## Assignment
Verbatim copy without images: return all of the data as it stands.

## Source data
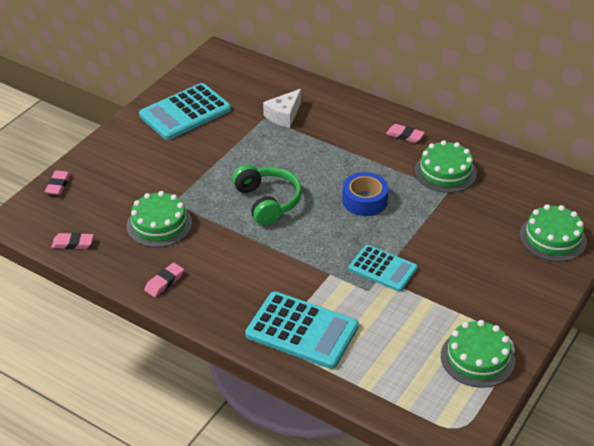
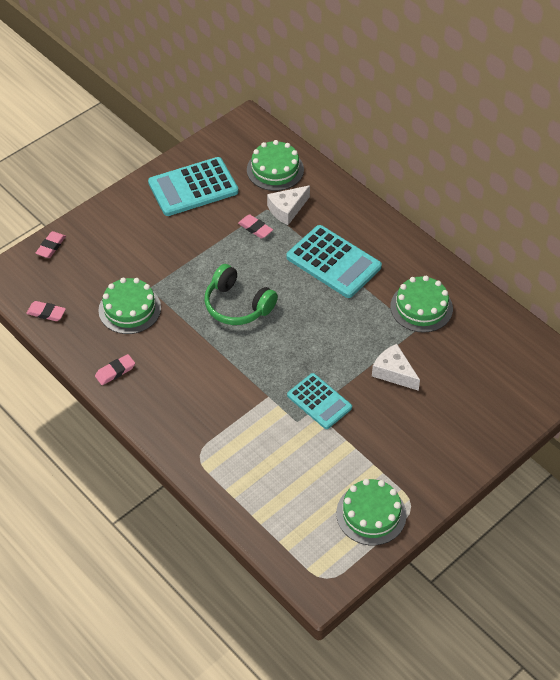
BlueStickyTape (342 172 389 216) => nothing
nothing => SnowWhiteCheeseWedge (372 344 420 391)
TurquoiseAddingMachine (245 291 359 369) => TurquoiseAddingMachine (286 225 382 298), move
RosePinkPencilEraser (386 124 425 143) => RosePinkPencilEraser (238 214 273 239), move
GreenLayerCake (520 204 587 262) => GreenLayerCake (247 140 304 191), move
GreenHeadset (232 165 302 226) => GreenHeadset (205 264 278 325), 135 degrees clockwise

## Answer space
BlueStickyTape (342 172 389 216) => nothing
nothing => SnowWhiteCheeseWedge (372 344 420 391)
TurquoiseAddingMachine (245 291 359 369) => TurquoiseAddingMachine (286 225 382 298), move
RosePinkPencilEraser (386 124 425 143) => RosePinkPencilEraser (238 214 273 239), move
GreenLayerCake (520 204 587 262) => GreenLayerCake (247 140 304 191), move
GreenHeadset (232 165 302 226) => GreenHeadset (205 264 278 325), 135 degrees clockwise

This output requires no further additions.